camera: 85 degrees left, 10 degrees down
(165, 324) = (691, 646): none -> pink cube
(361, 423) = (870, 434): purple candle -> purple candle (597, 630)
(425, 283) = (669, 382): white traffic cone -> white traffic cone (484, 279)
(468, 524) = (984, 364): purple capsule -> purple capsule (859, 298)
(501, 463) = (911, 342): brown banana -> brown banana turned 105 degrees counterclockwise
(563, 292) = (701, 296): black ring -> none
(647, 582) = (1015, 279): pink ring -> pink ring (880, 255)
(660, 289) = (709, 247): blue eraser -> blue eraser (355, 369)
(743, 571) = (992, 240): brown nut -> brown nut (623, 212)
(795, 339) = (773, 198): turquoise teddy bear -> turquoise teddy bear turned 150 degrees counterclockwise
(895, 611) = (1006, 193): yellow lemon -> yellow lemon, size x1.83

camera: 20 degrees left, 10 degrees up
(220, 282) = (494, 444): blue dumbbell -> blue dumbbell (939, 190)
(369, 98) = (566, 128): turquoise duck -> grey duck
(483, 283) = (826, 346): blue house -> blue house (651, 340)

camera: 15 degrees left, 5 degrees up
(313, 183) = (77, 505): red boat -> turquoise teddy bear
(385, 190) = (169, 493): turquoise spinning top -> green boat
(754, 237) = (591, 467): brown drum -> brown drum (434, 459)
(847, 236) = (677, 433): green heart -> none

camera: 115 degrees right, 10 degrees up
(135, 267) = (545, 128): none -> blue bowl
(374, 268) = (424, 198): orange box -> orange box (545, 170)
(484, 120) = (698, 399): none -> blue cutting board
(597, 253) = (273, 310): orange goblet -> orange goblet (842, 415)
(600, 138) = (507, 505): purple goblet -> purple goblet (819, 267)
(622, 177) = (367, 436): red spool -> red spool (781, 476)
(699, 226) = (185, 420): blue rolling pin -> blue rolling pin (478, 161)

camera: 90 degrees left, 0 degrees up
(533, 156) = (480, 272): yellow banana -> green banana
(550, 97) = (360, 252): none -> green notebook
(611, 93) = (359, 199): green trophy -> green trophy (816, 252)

━━━━━━━━━━━━━━━━━━━━━━━━━━━━━━

> [Task requirements] Where a line in the listing above contains "none", copy that line.

> [Answer to this task]
(165, 324) = (691, 646): none -> pink cube
(563, 292) = (701, 296): black ring -> none
(847, 236) = (677, 433): green heart -> none
(135, 267) = (545, 128): none -> blue bowl
(484, 120) = (698, 399): none -> blue cutting board
(550, 97) = (360, 252): none -> green notebook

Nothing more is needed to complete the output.